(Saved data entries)
--- START ---

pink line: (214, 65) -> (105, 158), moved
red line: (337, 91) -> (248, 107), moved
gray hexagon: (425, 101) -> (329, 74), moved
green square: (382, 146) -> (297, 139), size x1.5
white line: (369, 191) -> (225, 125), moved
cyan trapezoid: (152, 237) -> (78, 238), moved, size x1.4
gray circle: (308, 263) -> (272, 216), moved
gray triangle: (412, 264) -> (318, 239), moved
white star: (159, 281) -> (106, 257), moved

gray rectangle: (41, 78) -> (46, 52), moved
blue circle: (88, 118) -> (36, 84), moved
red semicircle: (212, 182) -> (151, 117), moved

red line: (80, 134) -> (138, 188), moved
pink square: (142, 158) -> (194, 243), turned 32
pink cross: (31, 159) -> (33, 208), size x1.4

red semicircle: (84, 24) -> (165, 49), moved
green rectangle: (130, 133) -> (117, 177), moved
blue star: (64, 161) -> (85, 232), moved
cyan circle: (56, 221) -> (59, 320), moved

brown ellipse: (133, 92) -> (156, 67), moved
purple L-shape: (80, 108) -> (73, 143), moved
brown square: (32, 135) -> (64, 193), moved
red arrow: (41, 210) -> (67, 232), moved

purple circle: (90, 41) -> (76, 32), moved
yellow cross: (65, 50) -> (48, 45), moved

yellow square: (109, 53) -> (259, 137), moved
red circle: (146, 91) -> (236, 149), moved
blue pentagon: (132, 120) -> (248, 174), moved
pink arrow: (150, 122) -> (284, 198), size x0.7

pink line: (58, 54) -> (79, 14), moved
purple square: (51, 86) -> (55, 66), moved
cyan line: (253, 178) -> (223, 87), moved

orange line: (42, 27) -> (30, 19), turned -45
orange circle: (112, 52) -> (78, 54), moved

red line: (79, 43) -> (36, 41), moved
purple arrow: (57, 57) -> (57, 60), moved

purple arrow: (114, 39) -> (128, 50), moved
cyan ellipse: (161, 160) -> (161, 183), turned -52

--- END ---

From the data above, show each line that contains "white".

white line: (369, 191) -> (225, 125), moved
white star: (159, 281) -> (106, 257), moved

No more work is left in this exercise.